• _Task to carry out_: In the material below, rename "yellow ellipse" to "yellow oval" everywhere in the lines from the start through the line holding "red star: moved 1 px right", inclusive, and give only those lines, leaving everything else unchanged. Omit the pictures from your answer.

• _Provided information_:
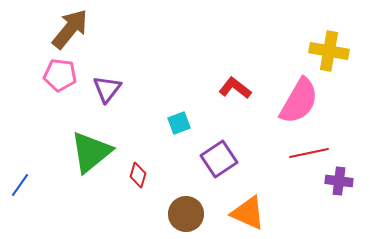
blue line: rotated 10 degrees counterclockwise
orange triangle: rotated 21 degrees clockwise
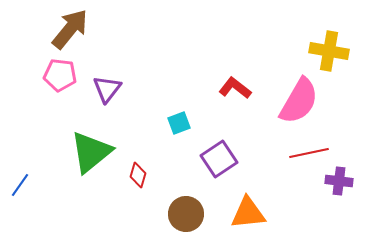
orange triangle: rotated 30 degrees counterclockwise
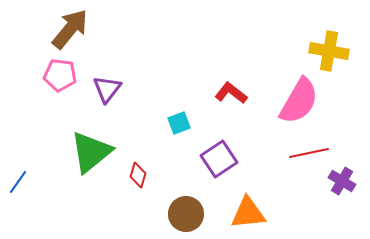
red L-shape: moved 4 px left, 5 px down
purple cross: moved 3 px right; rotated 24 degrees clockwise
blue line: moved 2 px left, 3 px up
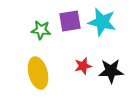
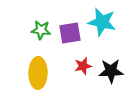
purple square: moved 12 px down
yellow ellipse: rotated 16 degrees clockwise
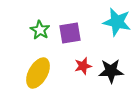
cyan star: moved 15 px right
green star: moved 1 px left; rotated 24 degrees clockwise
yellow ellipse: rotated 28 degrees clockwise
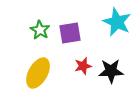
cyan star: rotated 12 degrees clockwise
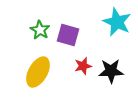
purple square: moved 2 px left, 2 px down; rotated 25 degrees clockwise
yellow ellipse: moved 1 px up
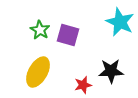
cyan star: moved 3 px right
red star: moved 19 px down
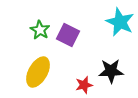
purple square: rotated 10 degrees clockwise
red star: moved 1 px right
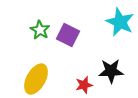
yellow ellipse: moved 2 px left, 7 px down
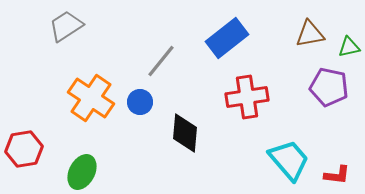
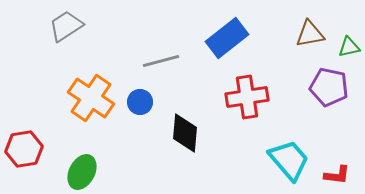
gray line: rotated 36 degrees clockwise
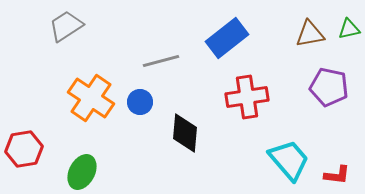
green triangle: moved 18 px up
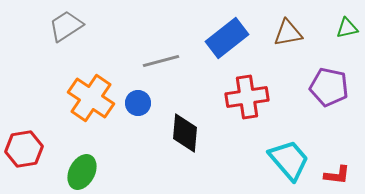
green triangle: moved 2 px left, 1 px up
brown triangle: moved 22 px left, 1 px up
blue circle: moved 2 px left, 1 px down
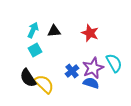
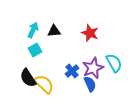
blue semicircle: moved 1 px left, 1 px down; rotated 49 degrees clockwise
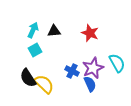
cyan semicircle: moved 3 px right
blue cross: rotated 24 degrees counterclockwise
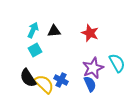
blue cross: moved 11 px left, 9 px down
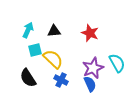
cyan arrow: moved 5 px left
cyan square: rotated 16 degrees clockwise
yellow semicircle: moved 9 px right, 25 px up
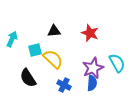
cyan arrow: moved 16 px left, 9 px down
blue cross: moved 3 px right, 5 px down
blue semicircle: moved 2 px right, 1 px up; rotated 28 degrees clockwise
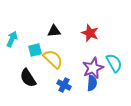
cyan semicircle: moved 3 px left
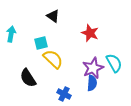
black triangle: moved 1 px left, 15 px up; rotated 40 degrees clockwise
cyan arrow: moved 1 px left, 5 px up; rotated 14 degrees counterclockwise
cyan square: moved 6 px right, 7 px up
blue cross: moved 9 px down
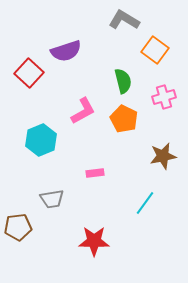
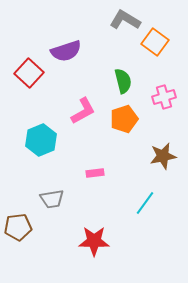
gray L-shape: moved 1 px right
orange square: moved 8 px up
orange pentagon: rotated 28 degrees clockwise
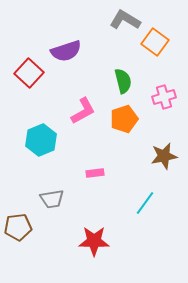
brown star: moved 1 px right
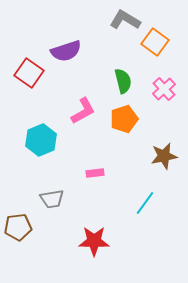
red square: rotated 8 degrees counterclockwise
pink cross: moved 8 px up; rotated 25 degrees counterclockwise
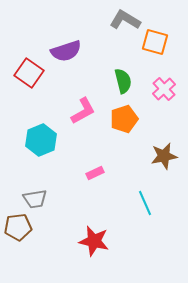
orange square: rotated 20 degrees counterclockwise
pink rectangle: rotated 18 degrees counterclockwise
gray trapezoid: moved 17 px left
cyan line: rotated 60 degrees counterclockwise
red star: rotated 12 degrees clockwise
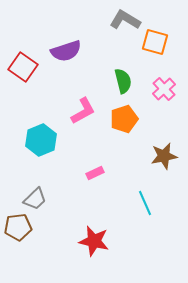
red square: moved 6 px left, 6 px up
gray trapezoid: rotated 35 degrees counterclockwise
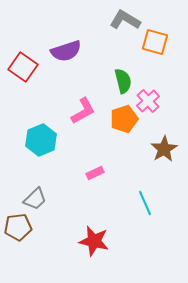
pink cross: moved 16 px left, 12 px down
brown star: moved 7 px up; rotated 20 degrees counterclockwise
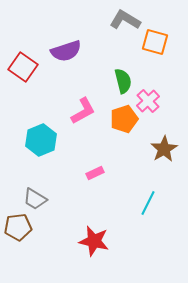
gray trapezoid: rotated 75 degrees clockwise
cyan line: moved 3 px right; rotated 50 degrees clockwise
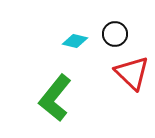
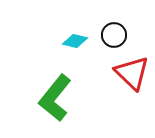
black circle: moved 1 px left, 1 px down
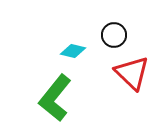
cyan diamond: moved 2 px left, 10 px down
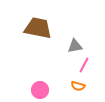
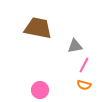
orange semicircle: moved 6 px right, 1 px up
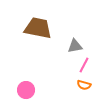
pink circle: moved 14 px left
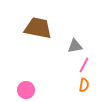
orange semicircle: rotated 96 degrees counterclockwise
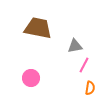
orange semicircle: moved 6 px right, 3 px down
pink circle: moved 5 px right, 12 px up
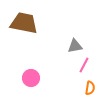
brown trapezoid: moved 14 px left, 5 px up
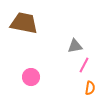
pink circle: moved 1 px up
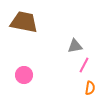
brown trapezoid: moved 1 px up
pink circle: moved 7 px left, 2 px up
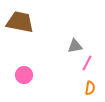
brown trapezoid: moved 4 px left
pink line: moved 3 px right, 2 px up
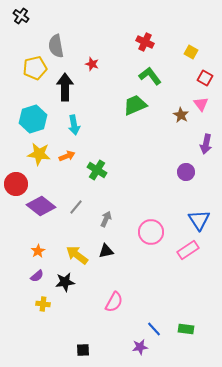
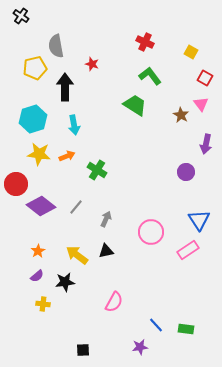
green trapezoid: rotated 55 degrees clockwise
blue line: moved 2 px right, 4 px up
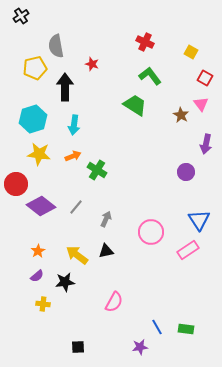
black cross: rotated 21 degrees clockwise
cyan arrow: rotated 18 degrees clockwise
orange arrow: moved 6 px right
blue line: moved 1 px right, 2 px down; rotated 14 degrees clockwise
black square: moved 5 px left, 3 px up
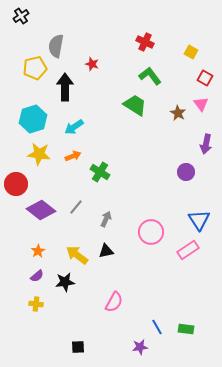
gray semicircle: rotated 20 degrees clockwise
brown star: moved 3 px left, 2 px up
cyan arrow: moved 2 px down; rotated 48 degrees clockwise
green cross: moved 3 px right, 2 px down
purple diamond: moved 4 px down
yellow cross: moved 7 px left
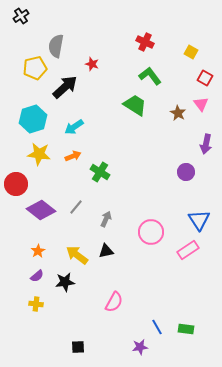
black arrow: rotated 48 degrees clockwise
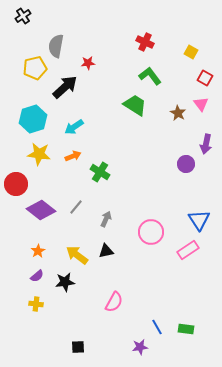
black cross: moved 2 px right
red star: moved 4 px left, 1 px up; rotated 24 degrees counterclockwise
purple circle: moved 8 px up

• _The output_:
blue line: rotated 10 degrees counterclockwise
orange triangle: rotated 21 degrees clockwise
orange triangle: rotated 30 degrees counterclockwise
red L-shape: moved 4 px left, 5 px down
purple cross: moved 3 px right; rotated 24 degrees clockwise
blue line: moved 2 px left, 3 px up
purple square: moved 12 px down
yellow oval: rotated 16 degrees clockwise
cyan star: moved 15 px right
green star: moved 1 px left; rotated 24 degrees clockwise
yellow oval: rotated 28 degrees clockwise
cyan star: rotated 12 degrees clockwise
purple square: moved 2 px left, 2 px down; rotated 25 degrees clockwise
yellow oval: moved 1 px up
cyan star: moved 3 px right
red star: moved 19 px down
purple square: rotated 10 degrees clockwise
red star: moved 1 px right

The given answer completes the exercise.